### DATA:
▬▬▬
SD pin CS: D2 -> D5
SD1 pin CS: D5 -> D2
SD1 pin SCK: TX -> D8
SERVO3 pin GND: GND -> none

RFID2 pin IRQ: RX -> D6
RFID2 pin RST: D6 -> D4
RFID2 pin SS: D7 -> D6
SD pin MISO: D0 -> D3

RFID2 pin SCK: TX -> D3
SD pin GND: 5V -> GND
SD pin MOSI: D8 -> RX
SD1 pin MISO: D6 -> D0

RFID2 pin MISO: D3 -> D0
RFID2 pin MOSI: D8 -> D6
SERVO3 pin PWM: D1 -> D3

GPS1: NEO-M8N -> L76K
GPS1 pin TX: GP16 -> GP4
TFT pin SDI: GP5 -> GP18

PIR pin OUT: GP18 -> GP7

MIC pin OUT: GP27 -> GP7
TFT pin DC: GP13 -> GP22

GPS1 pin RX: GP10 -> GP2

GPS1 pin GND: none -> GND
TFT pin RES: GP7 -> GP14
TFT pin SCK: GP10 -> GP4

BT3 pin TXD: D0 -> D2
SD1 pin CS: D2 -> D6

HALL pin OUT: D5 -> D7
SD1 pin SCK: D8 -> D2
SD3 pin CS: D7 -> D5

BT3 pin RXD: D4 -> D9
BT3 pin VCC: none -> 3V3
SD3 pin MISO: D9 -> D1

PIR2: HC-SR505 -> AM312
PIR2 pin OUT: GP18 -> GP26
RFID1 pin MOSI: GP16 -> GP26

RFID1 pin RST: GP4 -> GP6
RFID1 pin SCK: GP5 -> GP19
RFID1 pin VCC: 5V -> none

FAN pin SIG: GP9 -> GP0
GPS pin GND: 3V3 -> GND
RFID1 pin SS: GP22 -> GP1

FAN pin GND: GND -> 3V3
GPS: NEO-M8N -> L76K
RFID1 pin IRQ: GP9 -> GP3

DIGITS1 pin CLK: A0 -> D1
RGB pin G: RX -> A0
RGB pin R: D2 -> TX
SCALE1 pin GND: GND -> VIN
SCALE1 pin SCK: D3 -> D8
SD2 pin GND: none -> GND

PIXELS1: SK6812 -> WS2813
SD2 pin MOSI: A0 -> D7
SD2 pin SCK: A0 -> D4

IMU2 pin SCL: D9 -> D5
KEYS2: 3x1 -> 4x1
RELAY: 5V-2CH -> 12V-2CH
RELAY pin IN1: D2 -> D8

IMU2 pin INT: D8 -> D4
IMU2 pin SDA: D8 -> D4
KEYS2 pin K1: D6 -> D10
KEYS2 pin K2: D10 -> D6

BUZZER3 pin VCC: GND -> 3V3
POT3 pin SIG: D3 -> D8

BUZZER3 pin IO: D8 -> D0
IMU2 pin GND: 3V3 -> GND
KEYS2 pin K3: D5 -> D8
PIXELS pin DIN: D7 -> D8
▬▬▬
### TASK TO COMPLETE:
In the listing above, find the line that contains "KEYS2 pin K2: D10 -> D6". Write it out exactly, along with each line after it up to and including the last.

### TASK RESPONSE:
KEYS2 pin K2: D10 -> D6

BUZZER3 pin VCC: GND -> 3V3
POT3 pin SIG: D3 -> D8

BUZZER3 pin IO: D8 -> D0
IMU2 pin GND: 3V3 -> GND
KEYS2 pin K3: D5 -> D8
PIXELS pin DIN: D7 -> D8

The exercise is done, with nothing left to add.